» **REQUIRED ACTION**
Copy down every line of the data that follows exactly. Omit the pictures.
START DATA PROVIDED
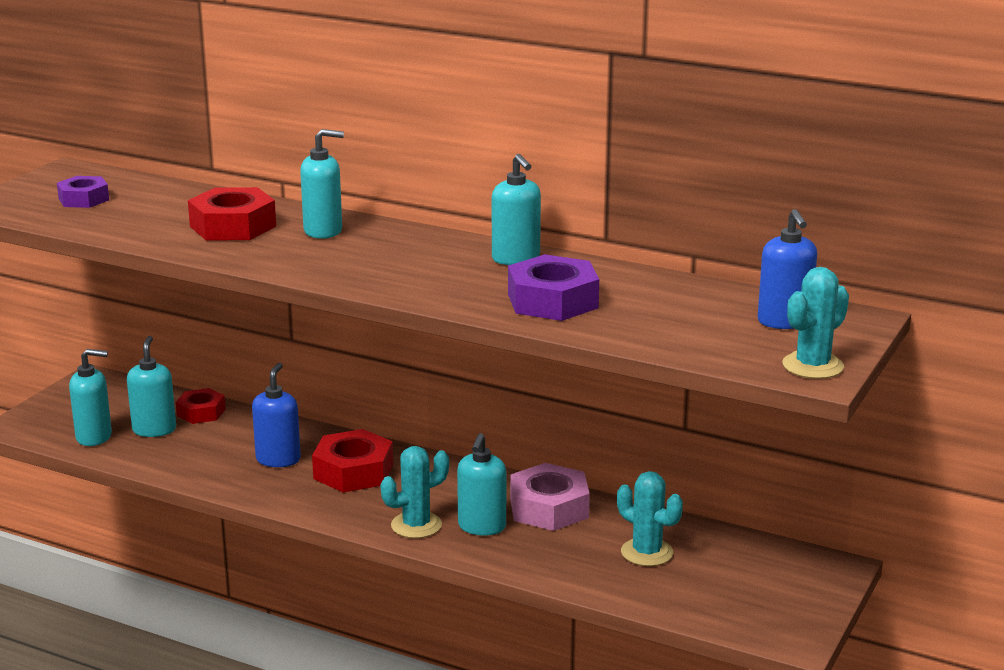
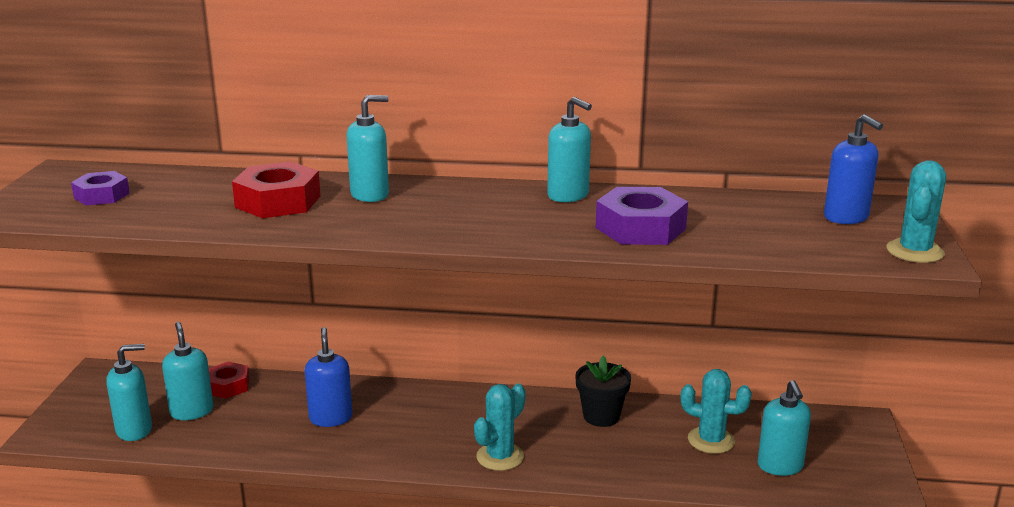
camera: 20 degrees left, 0 degrees up
(353, 471) = (408, 416): red nut -> none
(482, 527) = (558, 446): turquoise soap dispenser -> turquoise soap dispenser (780, 466)
(549, 508) = (601, 416): pink nut -> black flower pot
END DATA PROVIDED
» **EXERCISE OUTPUT**
camera: 20 degrees left, 0 degrees up
(353, 471) = (408, 416): red nut -> none
(482, 527) = (558, 446): turquoise soap dispenser -> turquoise soap dispenser (780, 466)
(549, 508) = (601, 416): pink nut -> black flower pot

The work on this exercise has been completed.